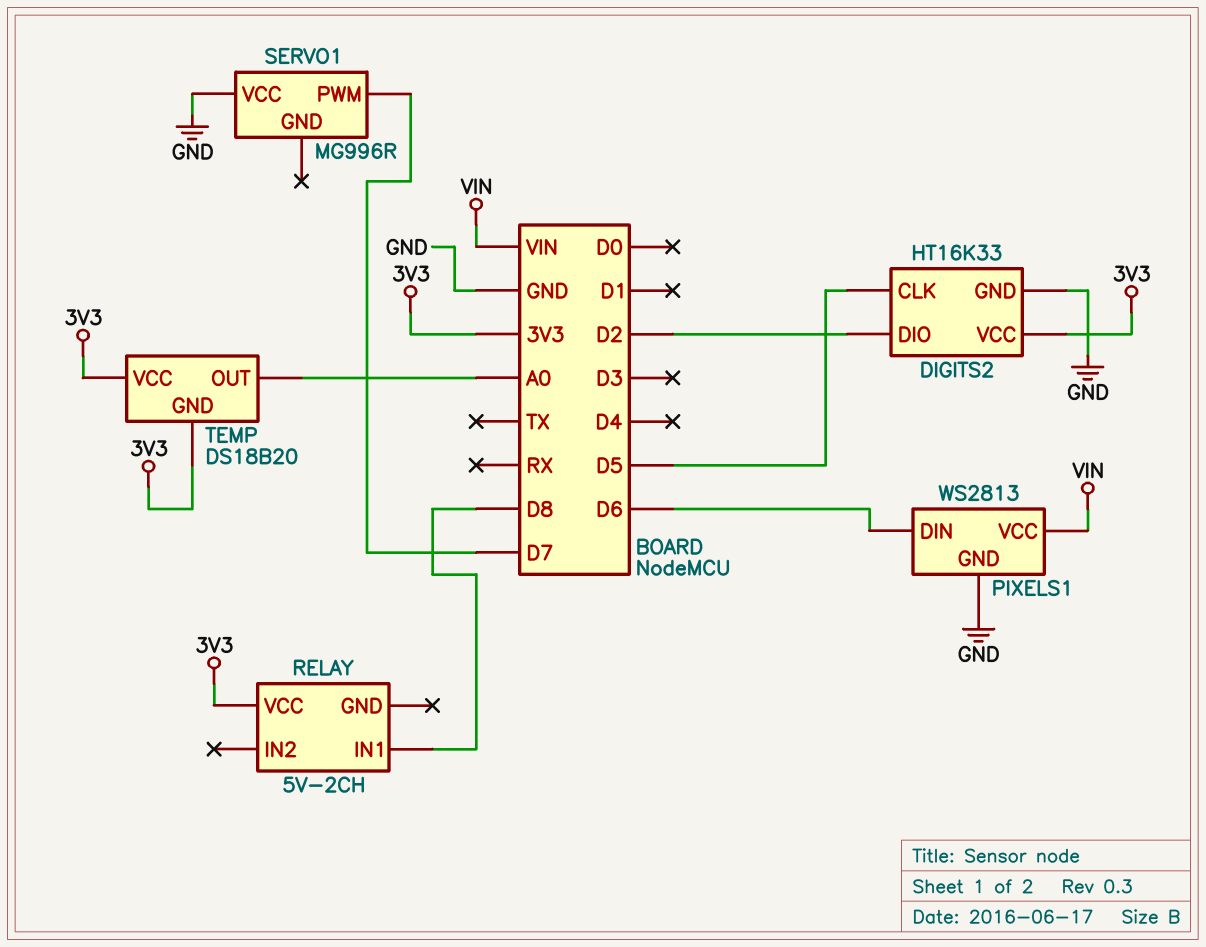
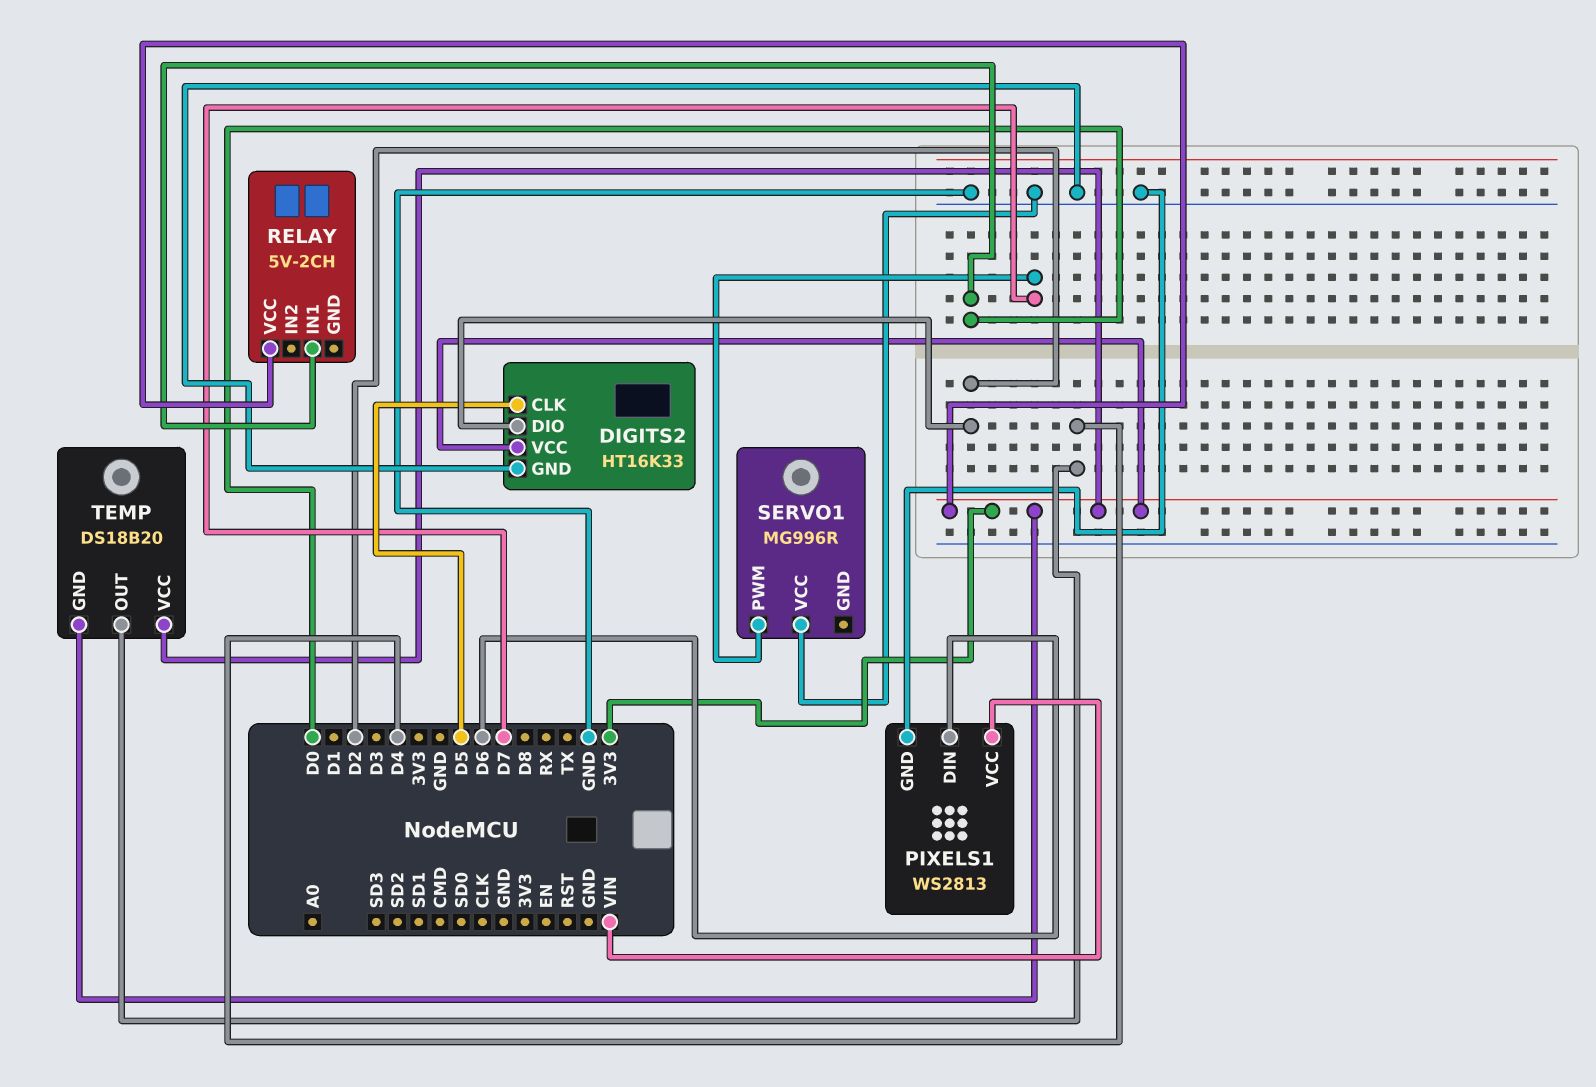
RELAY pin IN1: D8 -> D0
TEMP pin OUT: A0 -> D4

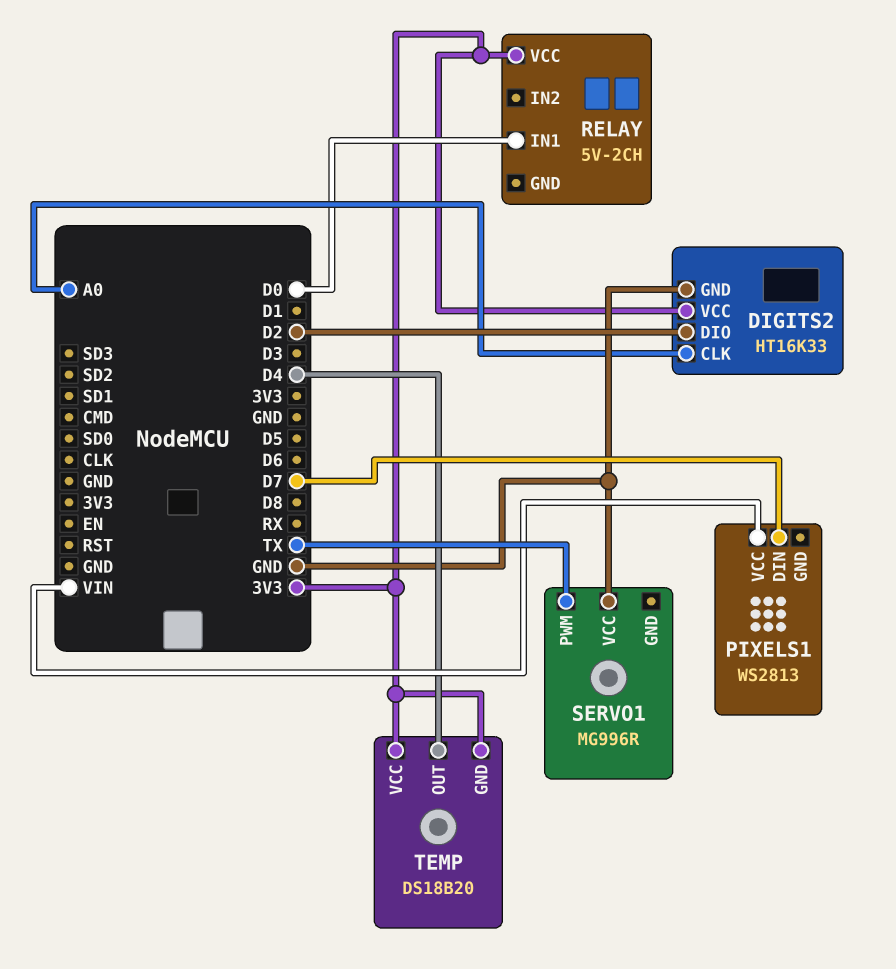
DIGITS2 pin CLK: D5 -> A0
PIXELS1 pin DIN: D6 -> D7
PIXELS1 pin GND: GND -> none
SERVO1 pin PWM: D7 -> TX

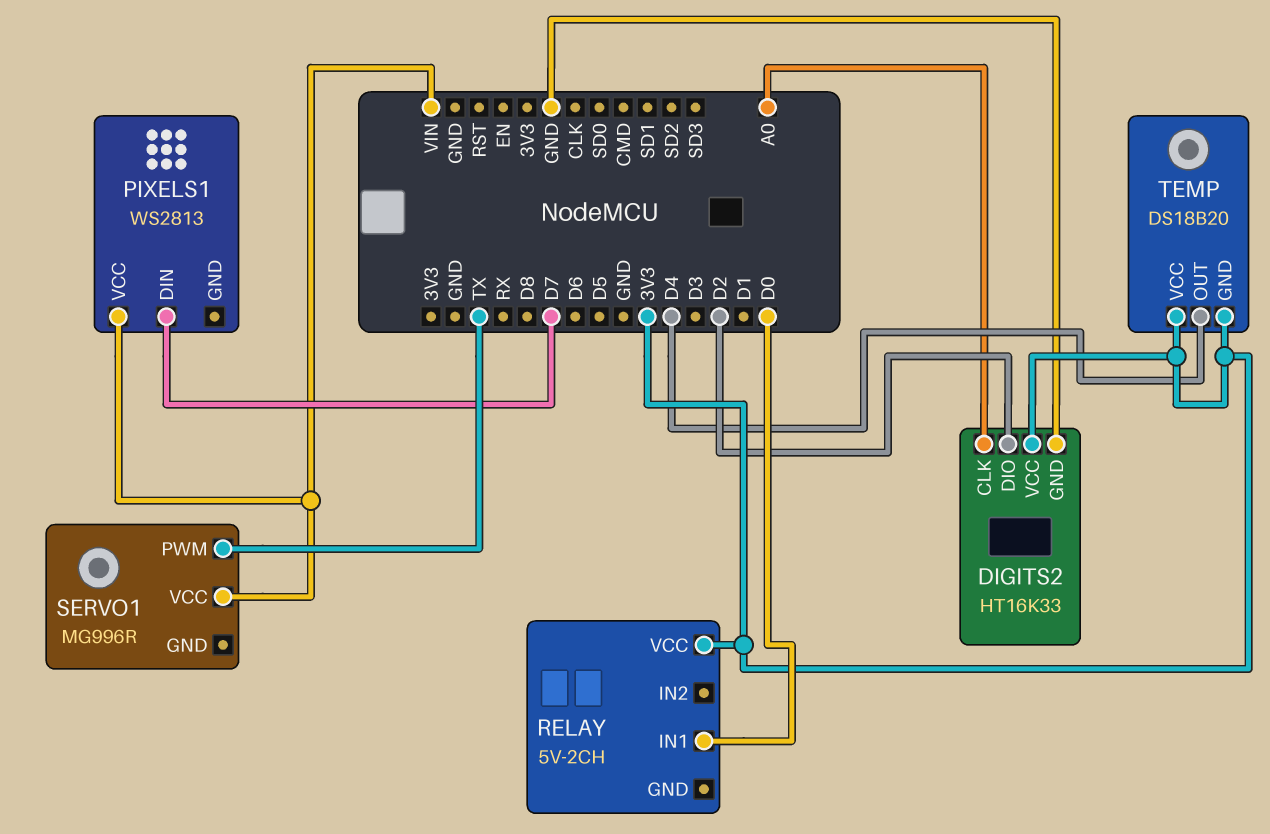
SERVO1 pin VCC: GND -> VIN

**What you are asked to do**
All records above are to be output verbatim, with their pictures omitted.

**Response below**
RELAY pin IN1: D8 -> D0
TEMP pin OUT: A0 -> D4

DIGITS2 pin CLK: D5 -> A0
PIXELS1 pin DIN: D6 -> D7
PIXELS1 pin GND: GND -> none
SERVO1 pin PWM: D7 -> TX

SERVO1 pin VCC: GND -> VIN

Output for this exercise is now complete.